◆ **What this task involves**:
Instruction for the entries below: return the part that opens with the line containing "type=scaled; before=banana in" and closes with the line containing "type=shifted; before=candle in", exactly, and no pictures.

◆ **Records**:
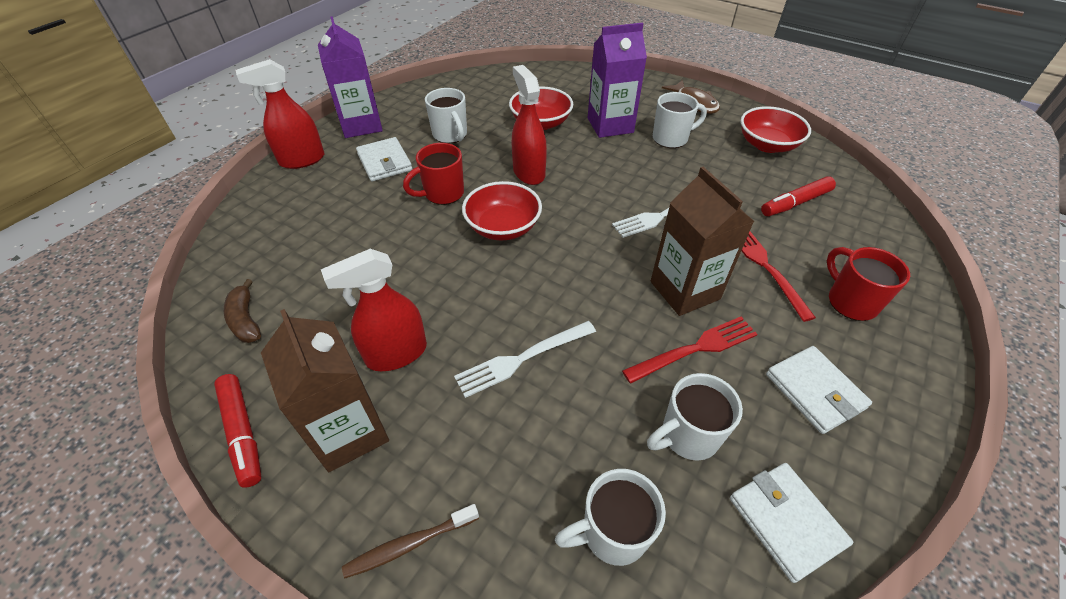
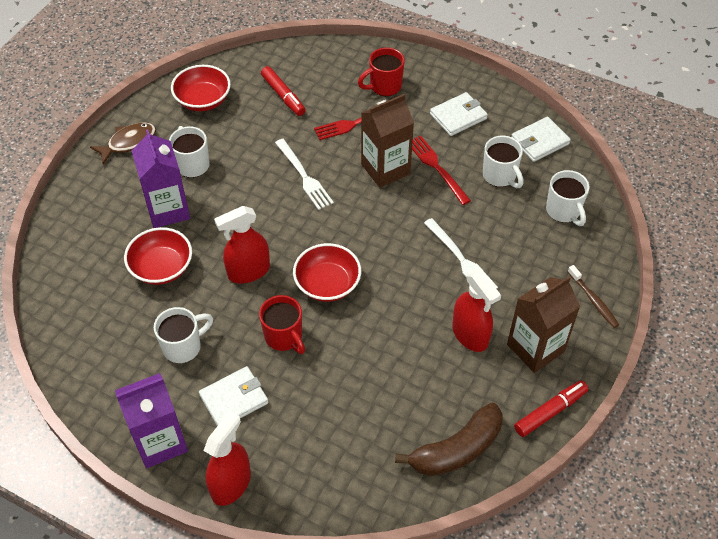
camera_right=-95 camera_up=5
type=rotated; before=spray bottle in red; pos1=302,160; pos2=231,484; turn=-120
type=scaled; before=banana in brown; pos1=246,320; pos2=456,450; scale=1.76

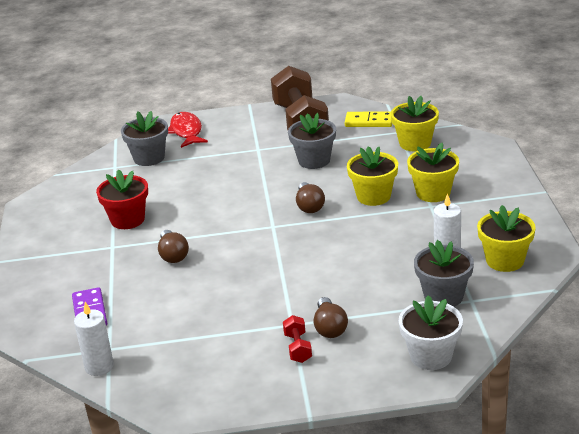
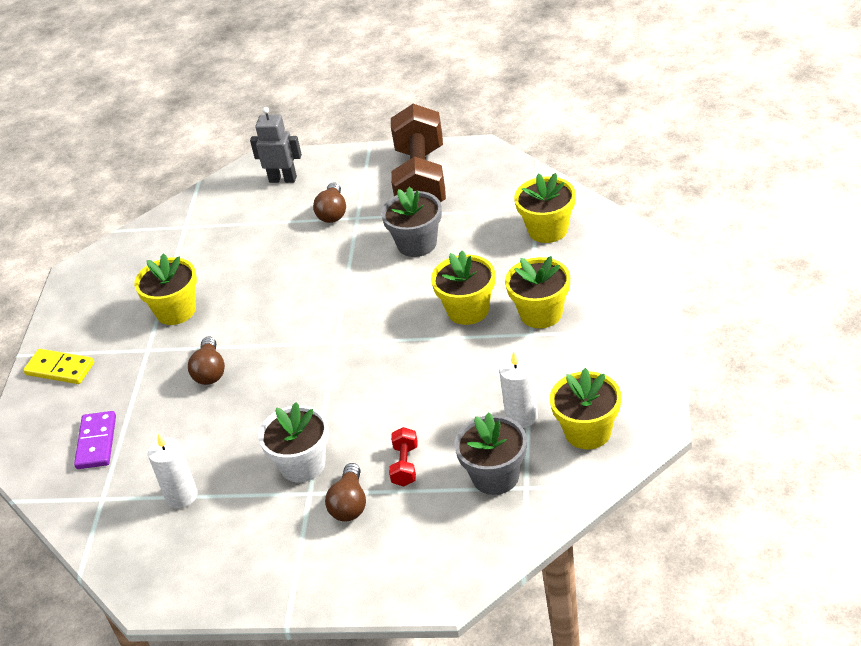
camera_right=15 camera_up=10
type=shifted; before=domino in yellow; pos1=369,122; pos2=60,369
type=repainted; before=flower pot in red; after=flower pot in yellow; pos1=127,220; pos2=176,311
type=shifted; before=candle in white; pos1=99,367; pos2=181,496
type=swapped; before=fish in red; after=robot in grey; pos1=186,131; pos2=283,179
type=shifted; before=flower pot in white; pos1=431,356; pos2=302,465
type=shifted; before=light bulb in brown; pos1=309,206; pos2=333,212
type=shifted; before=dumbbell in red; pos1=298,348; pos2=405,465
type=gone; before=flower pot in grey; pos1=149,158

◆ **Solution to the exercise**:
type=scaled; before=banana in brown; pos1=246,320; pos2=456,450; scale=1.76

camera_right=15 camera_up=10
type=shifted; before=domino in yellow; pos1=369,122; pos2=60,369
type=repainted; before=flower pot in red; after=flower pot in yellow; pos1=127,220; pos2=176,311
type=shifted; before=candle in white; pos1=99,367; pos2=181,496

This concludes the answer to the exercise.